(Entries taken from a collection)
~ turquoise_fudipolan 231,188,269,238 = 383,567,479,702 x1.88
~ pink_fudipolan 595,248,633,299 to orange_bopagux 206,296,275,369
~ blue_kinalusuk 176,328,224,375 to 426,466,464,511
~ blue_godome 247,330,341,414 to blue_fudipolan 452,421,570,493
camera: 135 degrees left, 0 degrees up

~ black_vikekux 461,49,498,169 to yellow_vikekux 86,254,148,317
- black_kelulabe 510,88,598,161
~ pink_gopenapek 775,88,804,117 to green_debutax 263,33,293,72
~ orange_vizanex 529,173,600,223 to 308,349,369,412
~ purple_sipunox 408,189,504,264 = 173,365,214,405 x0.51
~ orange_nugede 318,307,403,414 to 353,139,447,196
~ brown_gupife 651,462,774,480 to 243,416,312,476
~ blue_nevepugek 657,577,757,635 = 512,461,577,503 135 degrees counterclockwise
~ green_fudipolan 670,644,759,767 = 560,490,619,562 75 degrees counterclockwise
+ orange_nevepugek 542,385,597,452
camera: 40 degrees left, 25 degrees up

==

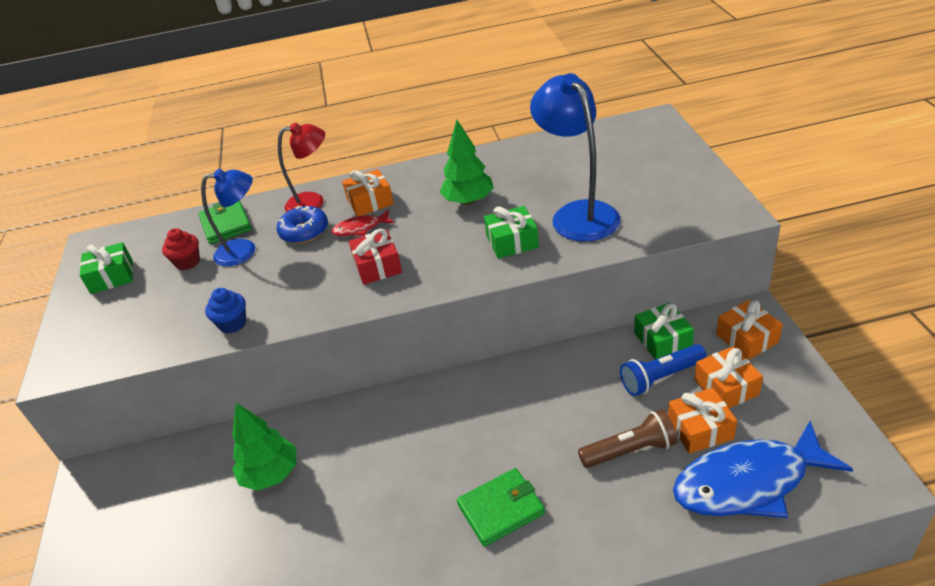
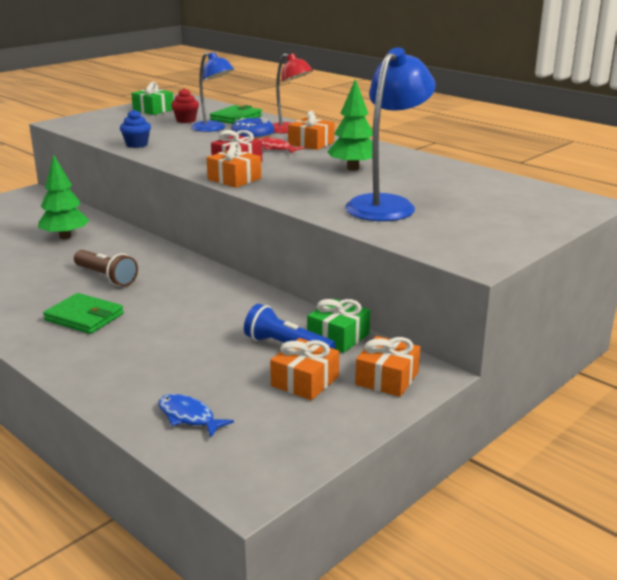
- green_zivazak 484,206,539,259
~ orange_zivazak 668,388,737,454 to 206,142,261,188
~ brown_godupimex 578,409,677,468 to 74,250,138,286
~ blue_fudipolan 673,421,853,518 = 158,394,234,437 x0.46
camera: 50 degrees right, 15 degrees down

## [Task prompt]
Transcribe the records above exactly, beginning at the line that contains "231,188,269,238 = 383,567,479,702 x1.88" and ending with the line that contains "to blue_fudipolan 452,421,570,493", both included, and nothing else.

## [Finished exercise]
~ turquoise_fudipolan 231,188,269,238 = 383,567,479,702 x1.88
~ pink_fudipolan 595,248,633,299 to orange_bopagux 206,296,275,369
~ blue_kinalusuk 176,328,224,375 to 426,466,464,511
~ blue_godome 247,330,341,414 to blue_fudipolan 452,421,570,493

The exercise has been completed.